### What you are asked to do
Copy each entry below verbatim. Skip the pictures.

(Source data)
----------
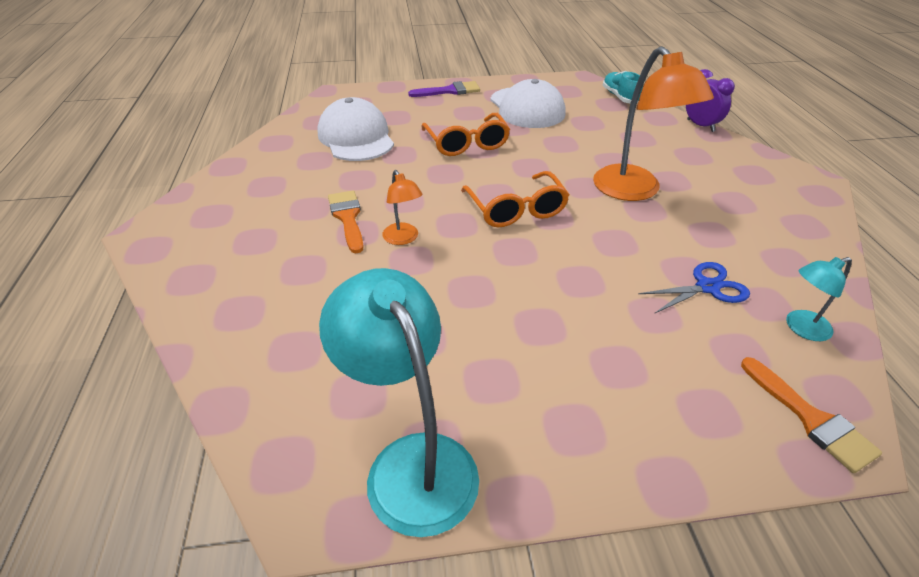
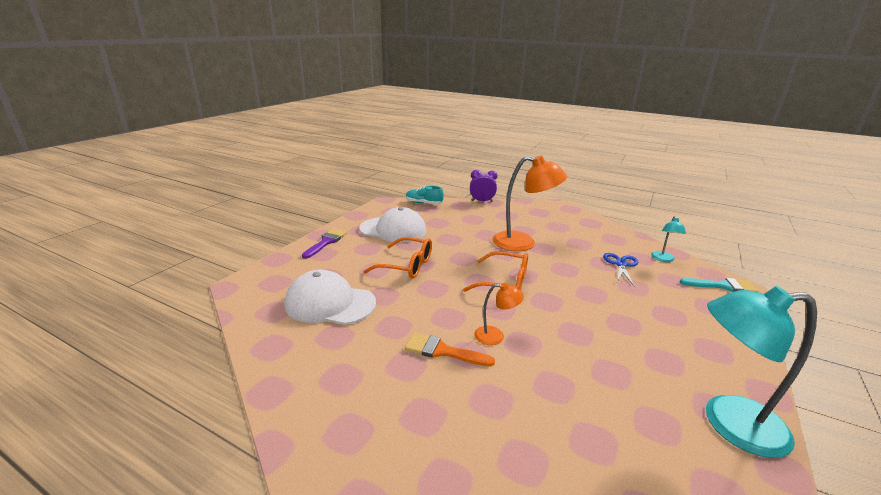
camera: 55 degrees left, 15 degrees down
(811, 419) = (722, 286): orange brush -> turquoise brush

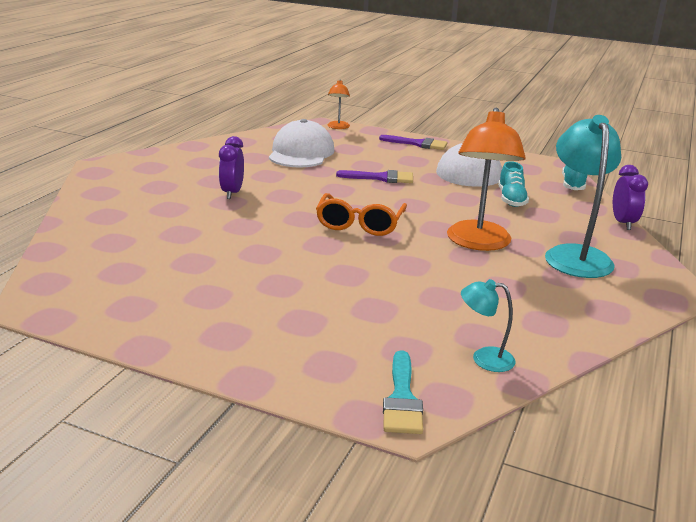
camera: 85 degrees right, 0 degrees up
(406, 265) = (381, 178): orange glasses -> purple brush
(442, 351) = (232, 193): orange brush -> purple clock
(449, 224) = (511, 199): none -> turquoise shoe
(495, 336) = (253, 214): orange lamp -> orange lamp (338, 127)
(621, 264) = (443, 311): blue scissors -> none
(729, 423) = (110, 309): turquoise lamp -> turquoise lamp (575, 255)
----------
### Task output
camera: 55 degrees left, 15 degrees down
(811, 419) = (722, 286): orange brush -> turquoise brush

camera: 85 degrees right, 0 degrees up
(406, 265) = (381, 178): orange glasses -> purple brush
(442, 351) = (232, 193): orange brush -> purple clock
(449, 224) = (511, 199): none -> turquoise shoe
(495, 336) = (253, 214): orange lamp -> orange lamp (338, 127)
(621, 264) = (443, 311): blue scissors -> none
(729, 423) = (110, 309): turquoise lamp -> turquoise lamp (575, 255)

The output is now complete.